Task description =
Copy out the lines in the items below, substituting "gray ellipse" for every "brown ellipse" and changing nothing else. Leave the pictures out of your copy.
Start
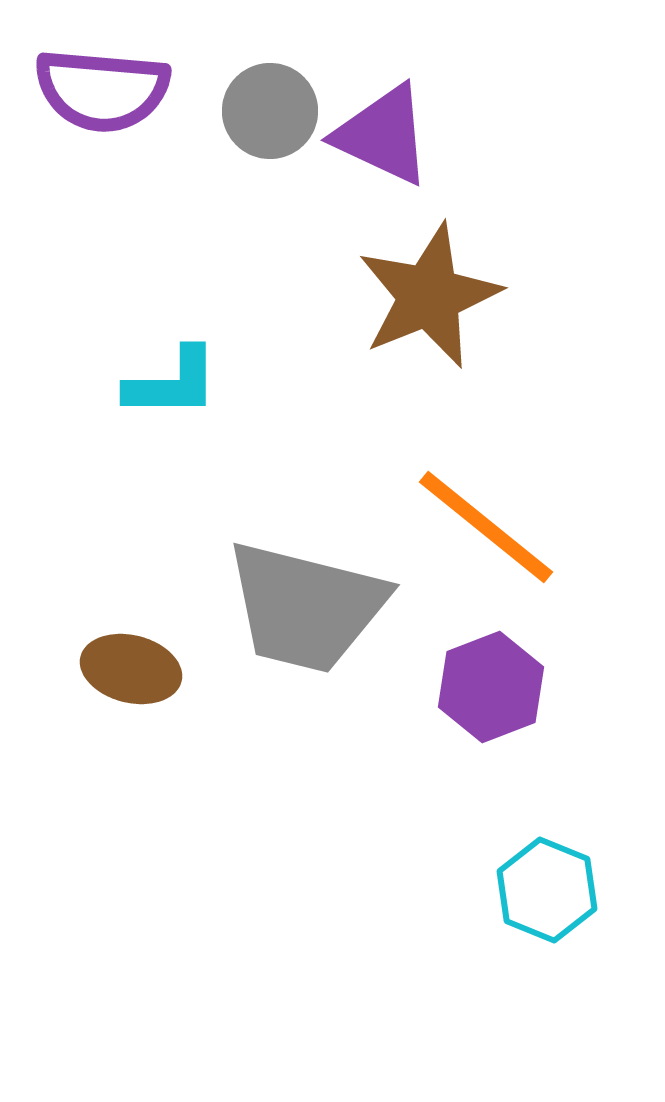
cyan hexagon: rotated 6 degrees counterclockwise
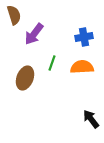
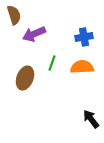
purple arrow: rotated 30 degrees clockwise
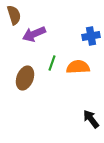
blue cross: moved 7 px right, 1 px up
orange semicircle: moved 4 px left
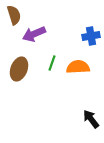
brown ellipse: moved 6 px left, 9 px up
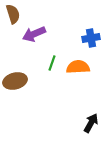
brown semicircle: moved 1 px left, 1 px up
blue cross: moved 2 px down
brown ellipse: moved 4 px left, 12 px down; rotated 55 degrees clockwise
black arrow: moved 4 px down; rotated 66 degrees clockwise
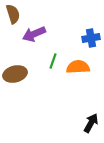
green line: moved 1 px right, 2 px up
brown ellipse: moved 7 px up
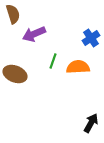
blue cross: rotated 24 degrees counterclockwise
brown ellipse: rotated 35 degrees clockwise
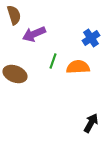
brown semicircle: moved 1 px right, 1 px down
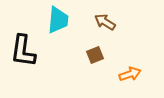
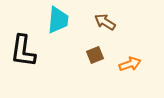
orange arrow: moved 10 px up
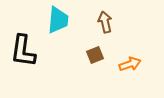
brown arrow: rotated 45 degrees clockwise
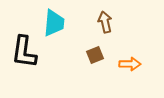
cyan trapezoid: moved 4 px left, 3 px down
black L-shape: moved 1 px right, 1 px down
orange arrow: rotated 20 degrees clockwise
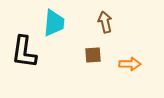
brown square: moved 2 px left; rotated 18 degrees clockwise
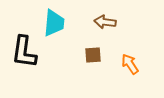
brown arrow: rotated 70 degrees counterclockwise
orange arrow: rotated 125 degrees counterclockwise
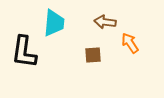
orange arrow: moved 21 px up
End
Response below =
cyan hexagon: rotated 6 degrees counterclockwise
purple arrow: rotated 30 degrees clockwise
blue cross: moved 7 px right, 1 px up
orange semicircle: moved 4 px left
gray ellipse: moved 6 px left, 9 px up
brown semicircle: moved 1 px left, 1 px up
blue cross: moved 2 px down
gray ellipse: moved 4 px left, 12 px down; rotated 55 degrees clockwise
black arrow: moved 4 px down; rotated 66 degrees clockwise
green line: moved 1 px right, 2 px up
gray ellipse: moved 7 px up
blue cross: rotated 24 degrees counterclockwise
gray ellipse: rotated 35 degrees clockwise
brown semicircle: moved 1 px right, 1 px down
orange arrow: moved 10 px up
brown arrow: rotated 45 degrees clockwise
cyan trapezoid: moved 4 px left, 3 px down
black L-shape: moved 1 px right, 1 px down
orange arrow: rotated 20 degrees clockwise
brown square: moved 2 px left; rotated 18 degrees clockwise
brown arrow: rotated 70 degrees counterclockwise
orange arrow: rotated 125 degrees counterclockwise
orange arrow: moved 21 px up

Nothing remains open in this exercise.